■ **Material for this exercise**:
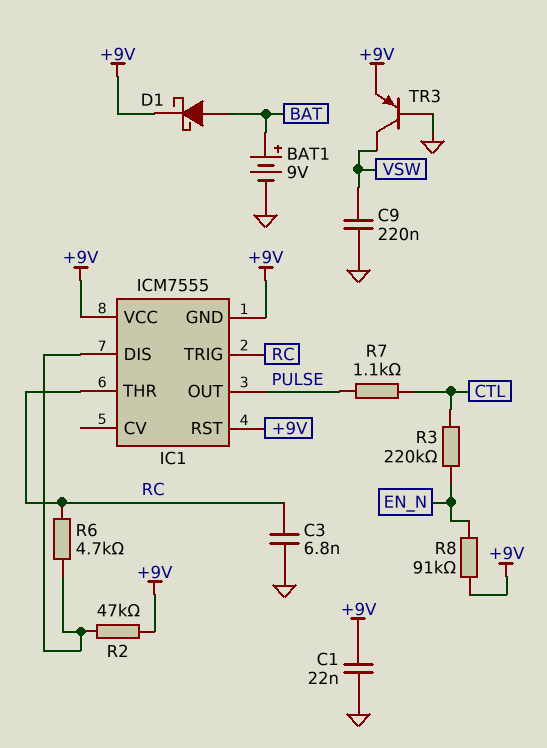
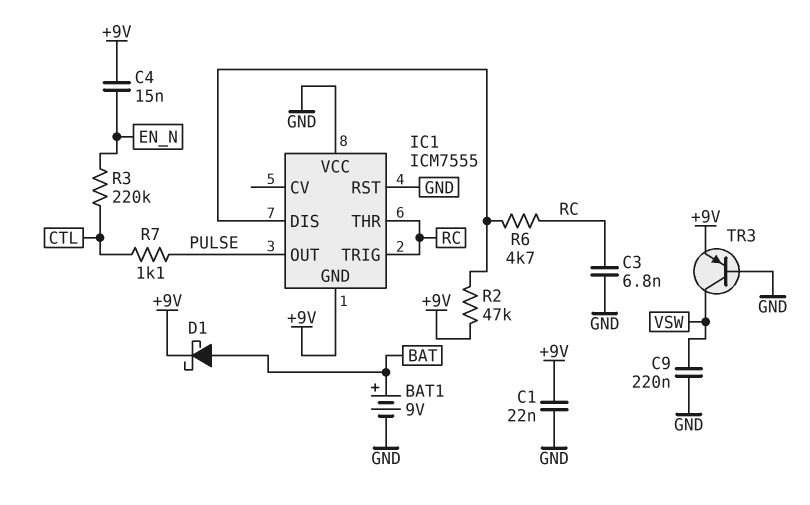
C4: none -> 15nF (+9V, EN_N)
IC1 pin RST: +9V -> GND
IC1 pin VCC: +9V -> GND
R8: 91k (+9V, EN_N) -> none

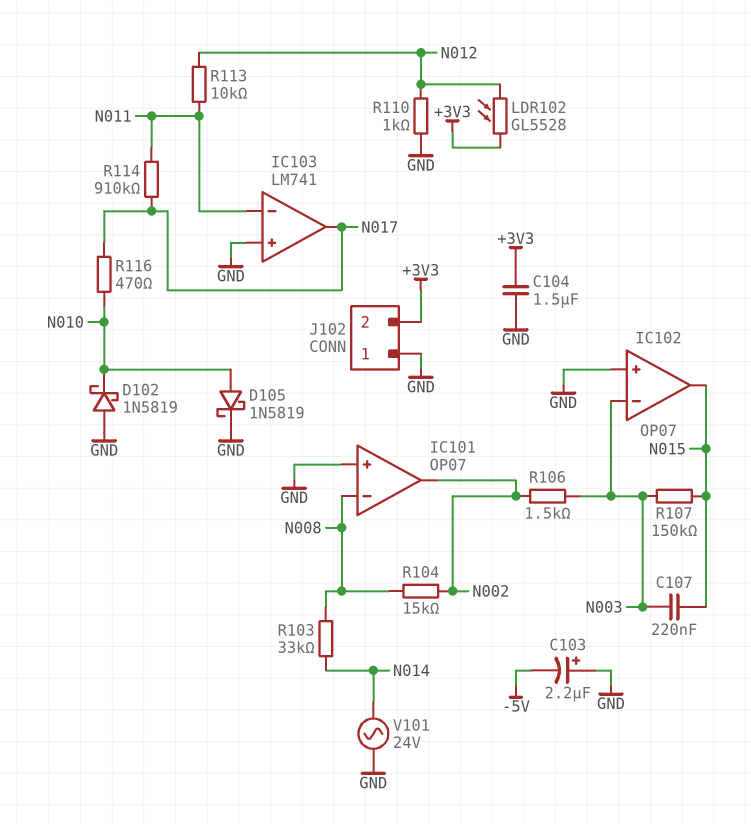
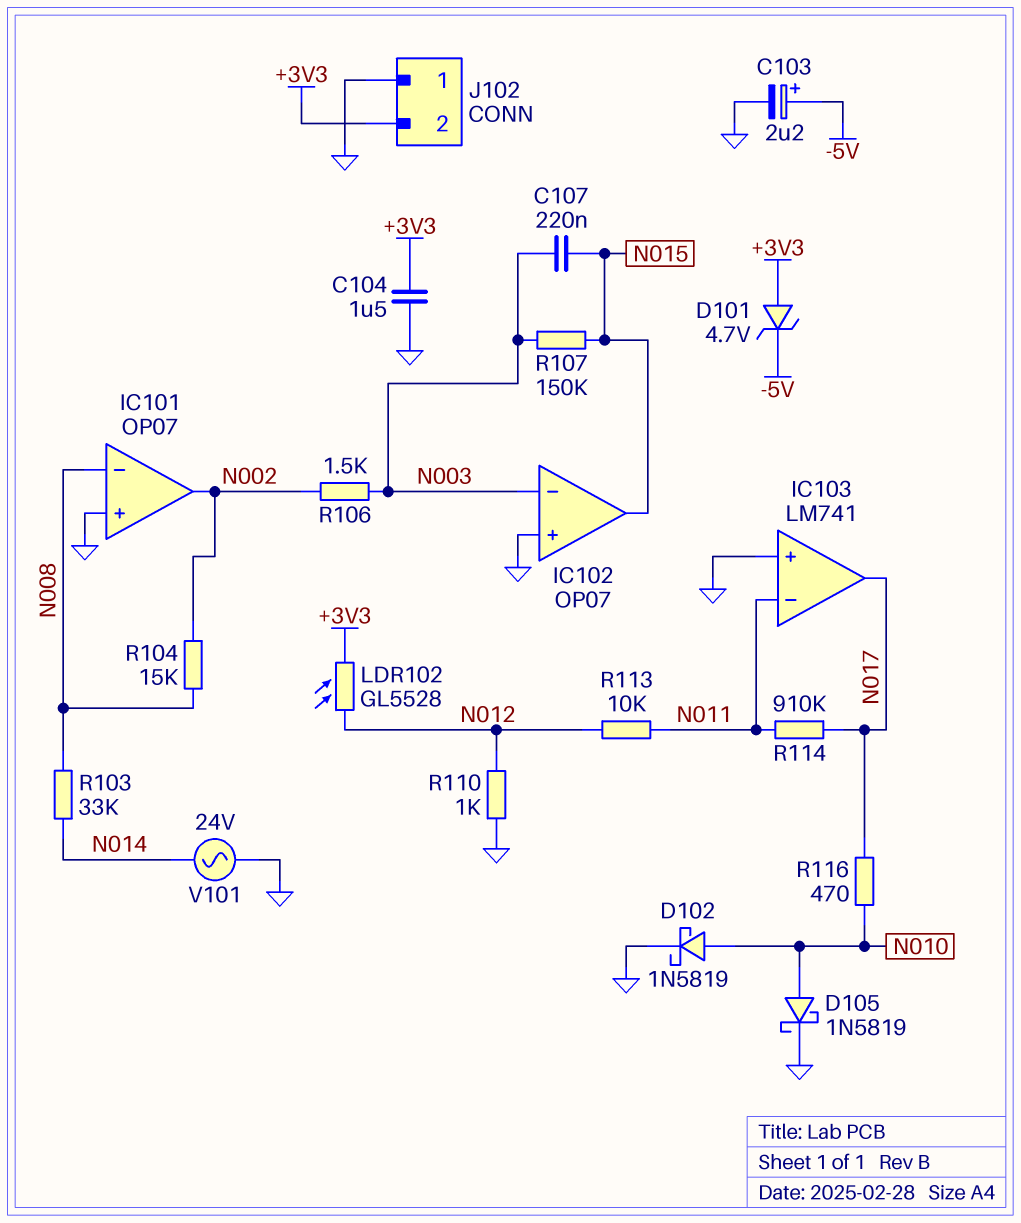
C103: 2.2uF (plus GND, minus -5V) -> 2.2uF (plus -5V, minus GND)
D101: none -> zener 4.7V (A +3V3, K -5V)
D102: schottky 1N5819 (A GND, K N010) -> schottky 1N5819 (A N010, K GND)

■ **Task to complete**:
Without including any image, reproduce the full listing above as written.

■ **Exercise output**:
C4: none -> 15nF (+9V, EN_N)
IC1 pin RST: +9V -> GND
IC1 pin VCC: +9V -> GND
R8: 91k (+9V, EN_N) -> none

C103: 2.2uF (plus GND, minus -5V) -> 2.2uF (plus -5V, minus GND)
D101: none -> zener 4.7V (A +3V3, K -5V)
D102: schottky 1N5819 (A GND, K N010) -> schottky 1N5819 (A N010, K GND)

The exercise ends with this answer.